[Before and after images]
------------------------
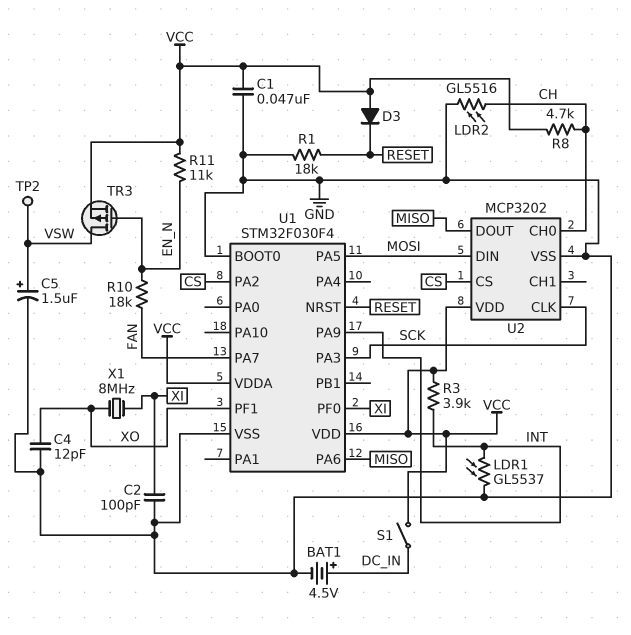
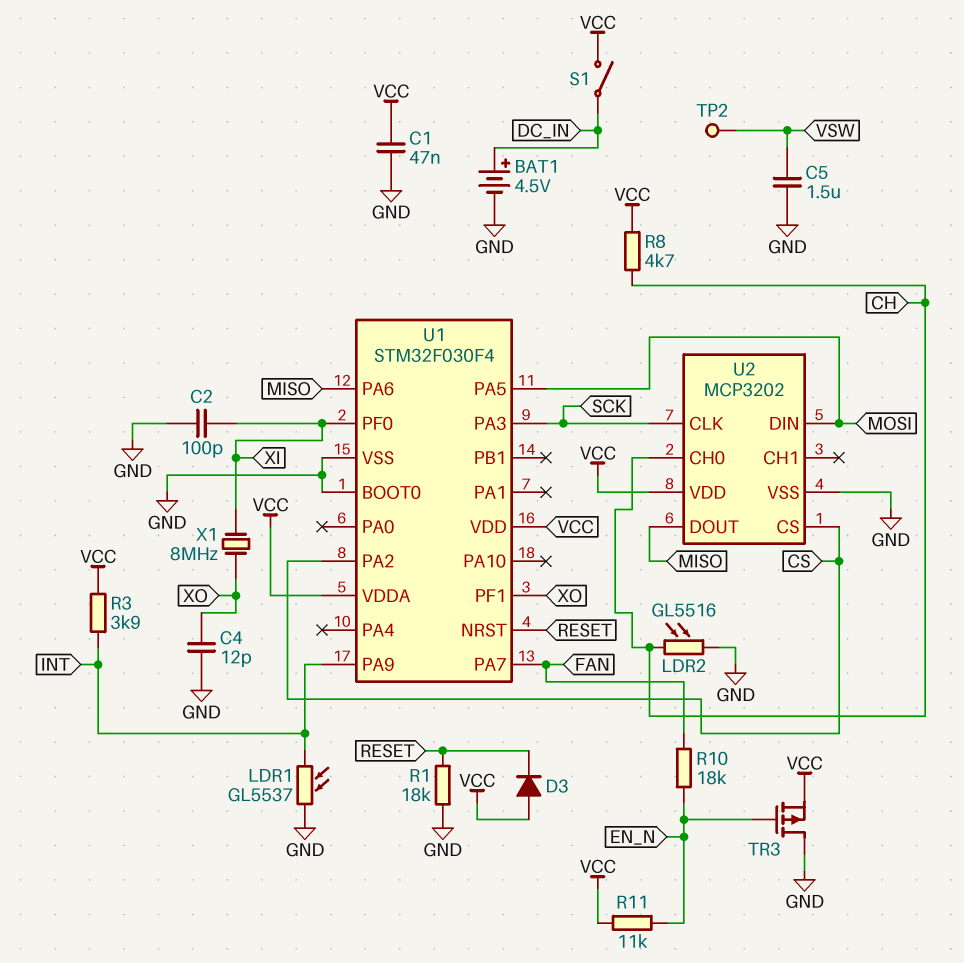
C5: 1.5uF (plus VSW, minus GND) -> 1.5uF (GND, VSW)
TR3: PMOS (G EN_N, D VSW, S VCC) -> PMOS (G EN_N, D GND, S VCC)

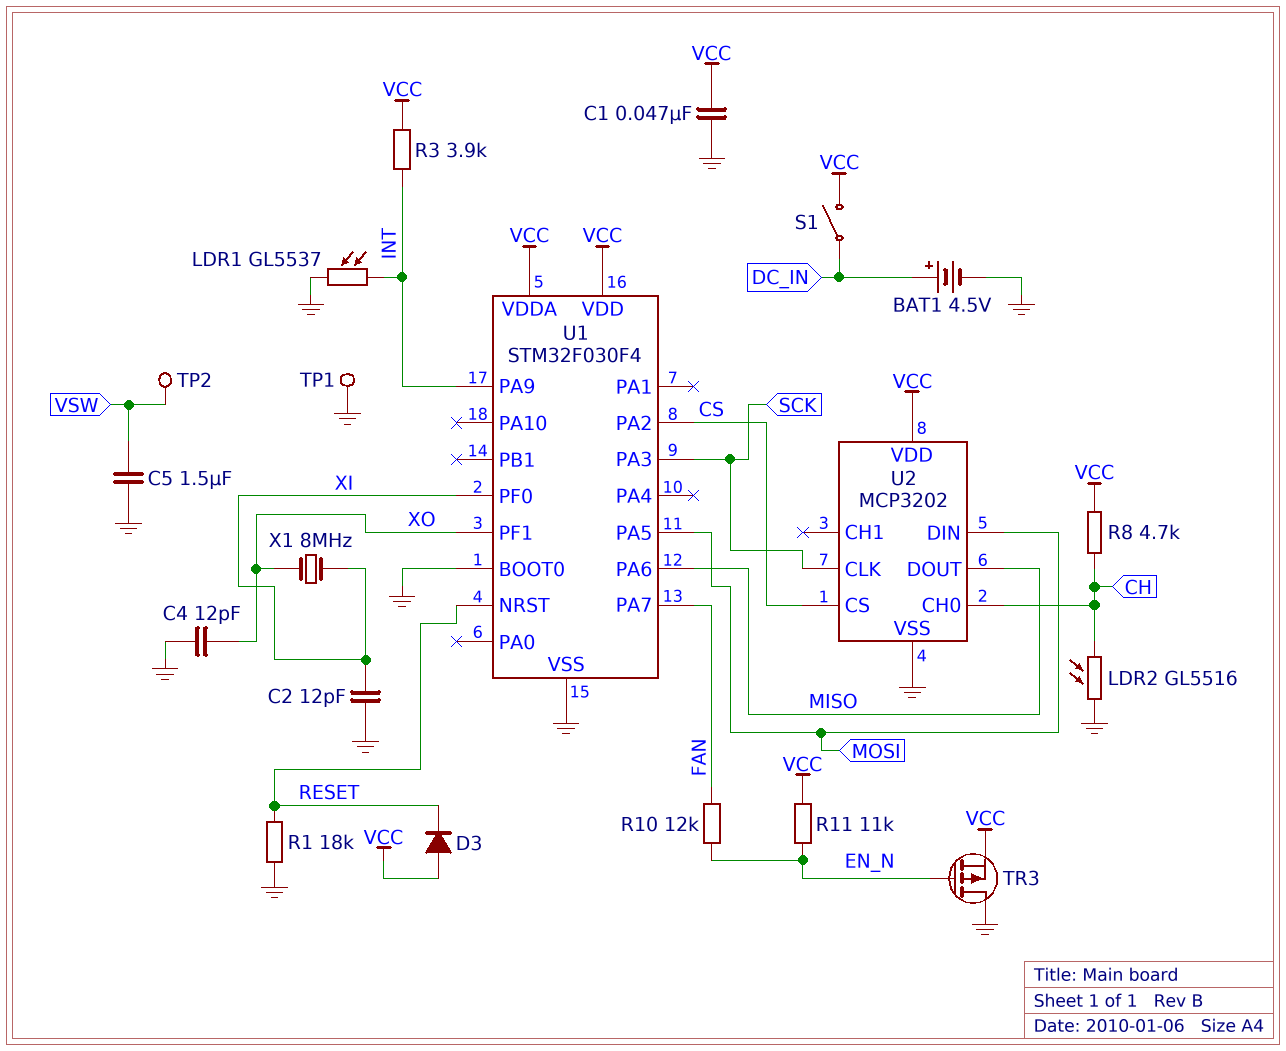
C2: 100pF (GND, XI) -> 12pF (GND, XI)
R10: 18k (EN_N, FAN) -> 12k (EN_N, FAN)
TP1: none -> test point (GND)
------------------------
Starting at the line that contains "C2: 100pF (GND, XI) -> 12pF (GND, XI)", write out every line through the last one in the data above, exactly as it stands.

C2: 100pF (GND, XI) -> 12pF (GND, XI)
R10: 18k (EN_N, FAN) -> 12k (EN_N, FAN)
TP1: none -> test point (GND)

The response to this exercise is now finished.